## Provided records
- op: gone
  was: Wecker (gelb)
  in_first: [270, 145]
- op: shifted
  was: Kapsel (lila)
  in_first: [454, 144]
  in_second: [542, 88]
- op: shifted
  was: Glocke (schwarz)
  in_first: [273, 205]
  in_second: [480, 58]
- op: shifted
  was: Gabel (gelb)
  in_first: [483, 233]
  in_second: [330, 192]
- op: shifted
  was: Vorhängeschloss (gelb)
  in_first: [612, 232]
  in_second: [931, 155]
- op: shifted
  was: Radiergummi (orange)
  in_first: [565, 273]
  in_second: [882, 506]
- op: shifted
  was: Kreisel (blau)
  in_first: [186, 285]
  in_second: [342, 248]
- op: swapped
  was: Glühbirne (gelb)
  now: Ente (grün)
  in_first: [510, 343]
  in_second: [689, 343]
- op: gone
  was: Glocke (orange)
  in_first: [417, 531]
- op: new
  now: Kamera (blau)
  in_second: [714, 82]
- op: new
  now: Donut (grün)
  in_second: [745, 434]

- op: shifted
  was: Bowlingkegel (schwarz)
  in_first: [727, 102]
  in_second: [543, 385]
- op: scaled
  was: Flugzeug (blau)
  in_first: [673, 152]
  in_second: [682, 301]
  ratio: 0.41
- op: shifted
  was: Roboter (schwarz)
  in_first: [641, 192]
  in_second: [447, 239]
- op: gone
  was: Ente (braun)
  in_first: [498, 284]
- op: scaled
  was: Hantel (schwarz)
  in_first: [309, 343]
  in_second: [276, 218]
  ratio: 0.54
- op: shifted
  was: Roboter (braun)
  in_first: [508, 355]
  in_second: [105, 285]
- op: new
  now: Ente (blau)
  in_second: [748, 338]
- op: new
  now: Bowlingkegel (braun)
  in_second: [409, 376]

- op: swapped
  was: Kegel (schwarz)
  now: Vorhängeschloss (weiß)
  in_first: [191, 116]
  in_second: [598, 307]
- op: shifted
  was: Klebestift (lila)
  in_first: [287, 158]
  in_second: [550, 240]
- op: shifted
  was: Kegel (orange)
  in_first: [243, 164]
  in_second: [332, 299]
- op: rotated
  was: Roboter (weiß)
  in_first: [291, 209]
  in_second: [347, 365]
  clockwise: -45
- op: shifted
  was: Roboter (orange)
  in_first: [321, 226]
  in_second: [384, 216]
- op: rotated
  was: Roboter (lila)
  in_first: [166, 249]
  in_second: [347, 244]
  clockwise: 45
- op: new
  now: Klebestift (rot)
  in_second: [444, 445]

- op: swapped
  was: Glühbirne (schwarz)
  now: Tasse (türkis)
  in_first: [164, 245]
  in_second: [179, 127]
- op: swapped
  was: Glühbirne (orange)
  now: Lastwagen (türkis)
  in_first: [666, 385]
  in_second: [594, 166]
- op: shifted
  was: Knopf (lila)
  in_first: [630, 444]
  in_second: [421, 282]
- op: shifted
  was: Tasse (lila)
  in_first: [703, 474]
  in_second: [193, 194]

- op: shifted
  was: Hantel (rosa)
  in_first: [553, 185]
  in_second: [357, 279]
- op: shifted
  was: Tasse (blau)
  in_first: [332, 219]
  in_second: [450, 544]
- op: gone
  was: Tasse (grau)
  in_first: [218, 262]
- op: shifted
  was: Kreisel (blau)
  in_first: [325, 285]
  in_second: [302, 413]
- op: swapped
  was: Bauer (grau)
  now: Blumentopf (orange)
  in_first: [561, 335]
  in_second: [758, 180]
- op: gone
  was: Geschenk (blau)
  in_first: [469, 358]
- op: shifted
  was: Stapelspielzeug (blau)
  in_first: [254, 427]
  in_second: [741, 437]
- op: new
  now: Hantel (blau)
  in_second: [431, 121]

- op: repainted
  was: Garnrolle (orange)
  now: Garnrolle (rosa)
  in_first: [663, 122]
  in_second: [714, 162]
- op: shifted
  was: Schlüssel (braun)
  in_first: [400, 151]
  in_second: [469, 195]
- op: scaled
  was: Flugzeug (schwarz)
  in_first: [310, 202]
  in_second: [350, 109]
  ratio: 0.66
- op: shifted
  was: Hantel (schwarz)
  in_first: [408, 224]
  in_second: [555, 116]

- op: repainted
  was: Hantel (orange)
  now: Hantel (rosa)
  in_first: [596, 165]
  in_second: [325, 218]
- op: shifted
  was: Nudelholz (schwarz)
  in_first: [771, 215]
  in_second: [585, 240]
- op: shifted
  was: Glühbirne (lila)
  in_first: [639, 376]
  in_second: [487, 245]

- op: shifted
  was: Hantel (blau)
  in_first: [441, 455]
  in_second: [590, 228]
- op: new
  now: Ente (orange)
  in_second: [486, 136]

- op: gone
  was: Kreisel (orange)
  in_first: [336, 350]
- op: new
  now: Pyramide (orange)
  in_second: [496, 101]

## Task instructions
Once more, write out the entries exactly as they were written.

## Completed task
- op: gone
  was: Wecker (gelb)
  in_first: [270, 145]
- op: shifted
  was: Kapsel (lila)
  in_first: [454, 144]
  in_second: [542, 88]
- op: shifted
  was: Glocke (schwarz)
  in_first: [273, 205]
  in_second: [480, 58]
- op: shifted
  was: Gabel (gelb)
  in_first: [483, 233]
  in_second: [330, 192]
- op: shifted
  was: Vorhängeschloss (gelb)
  in_first: [612, 232]
  in_second: [931, 155]
- op: shifted
  was: Radiergummi (orange)
  in_first: [565, 273]
  in_second: [882, 506]
- op: shifted
  was: Kreisel (blau)
  in_first: [186, 285]
  in_second: [342, 248]
- op: swapped
  was: Glühbirne (gelb)
  now: Ente (grün)
  in_first: [510, 343]
  in_second: [689, 343]
- op: gone
  was: Glocke (orange)
  in_first: [417, 531]
- op: new
  now: Kamera (blau)
  in_second: [714, 82]
- op: new
  now: Donut (grün)
  in_second: [745, 434]

- op: shifted
  was: Bowlingkegel (schwarz)
  in_first: [727, 102]
  in_second: [543, 385]
- op: scaled
  was: Flugzeug (blau)
  in_first: [673, 152]
  in_second: [682, 301]
  ratio: 0.41
- op: shifted
  was: Roboter (schwarz)
  in_first: [641, 192]
  in_second: [447, 239]
- op: gone
  was: Ente (braun)
  in_first: [498, 284]
- op: scaled
  was: Hantel (schwarz)
  in_first: [309, 343]
  in_second: [276, 218]
  ratio: 0.54
- op: shifted
  was: Roboter (braun)
  in_first: [508, 355]
  in_second: [105, 285]
- op: new
  now: Ente (blau)
  in_second: [748, 338]
- op: new
  now: Bowlingkegel (braun)
  in_second: [409, 376]

- op: swapped
  was: Kegel (schwarz)
  now: Vorhängeschloss (weiß)
  in_first: [191, 116]
  in_second: [598, 307]
- op: shifted
  was: Klebestift (lila)
  in_first: [287, 158]
  in_second: [550, 240]
- op: shifted
  was: Kegel (orange)
  in_first: [243, 164]
  in_second: [332, 299]
- op: rotated
  was: Roboter (weiß)
  in_first: [291, 209]
  in_second: [347, 365]
  clockwise: -45
- op: shifted
  was: Roboter (orange)
  in_first: [321, 226]
  in_second: [384, 216]
- op: rotated
  was: Roboter (lila)
  in_first: [166, 249]
  in_second: [347, 244]
  clockwise: 45
- op: new
  now: Klebestift (rot)
  in_second: [444, 445]

- op: swapped
  was: Glühbirne (schwarz)
  now: Tasse (türkis)
  in_first: [164, 245]
  in_second: [179, 127]
- op: swapped
  was: Glühbirne (orange)
  now: Lastwagen (türkis)
  in_first: [666, 385]
  in_second: [594, 166]
- op: shifted
  was: Knopf (lila)
  in_first: [630, 444]
  in_second: [421, 282]
- op: shifted
  was: Tasse (lila)
  in_first: [703, 474]
  in_second: [193, 194]

- op: shifted
  was: Hantel (rosa)
  in_first: [553, 185]
  in_second: [357, 279]
- op: shifted
  was: Tasse (blau)
  in_first: [332, 219]
  in_second: [450, 544]
- op: gone
  was: Tasse (grau)
  in_first: [218, 262]
- op: shifted
  was: Kreisel (blau)
  in_first: [325, 285]
  in_second: [302, 413]
- op: swapped
  was: Bauer (grau)
  now: Blumentopf (orange)
  in_first: [561, 335]
  in_second: [758, 180]
- op: gone
  was: Geschenk (blau)
  in_first: [469, 358]
- op: shifted
  was: Stapelspielzeug (blau)
  in_first: [254, 427]
  in_second: [741, 437]
- op: new
  now: Hantel (blau)
  in_second: [431, 121]

- op: repainted
  was: Garnrolle (orange)
  now: Garnrolle (rosa)
  in_first: [663, 122]
  in_second: [714, 162]
- op: shifted
  was: Schlüssel (braun)
  in_first: [400, 151]
  in_second: [469, 195]
- op: scaled
  was: Flugzeug (schwarz)
  in_first: [310, 202]
  in_second: [350, 109]
  ratio: 0.66
- op: shifted
  was: Hantel (schwarz)
  in_first: [408, 224]
  in_second: [555, 116]

- op: repainted
  was: Hantel (orange)
  now: Hantel (rosa)
  in_first: [596, 165]
  in_second: [325, 218]
- op: shifted
  was: Nudelholz (schwarz)
  in_first: [771, 215]
  in_second: [585, 240]
- op: shifted
  was: Glühbirne (lila)
  in_first: [639, 376]
  in_second: [487, 245]

- op: shifted
  was: Hantel (blau)
  in_first: [441, 455]
  in_second: [590, 228]
- op: new
  now: Ente (orange)
  in_second: [486, 136]

- op: gone
  was: Kreisel (orange)
  in_first: [336, 350]
- op: new
  now: Pyramide (orange)
  in_second: [496, 101]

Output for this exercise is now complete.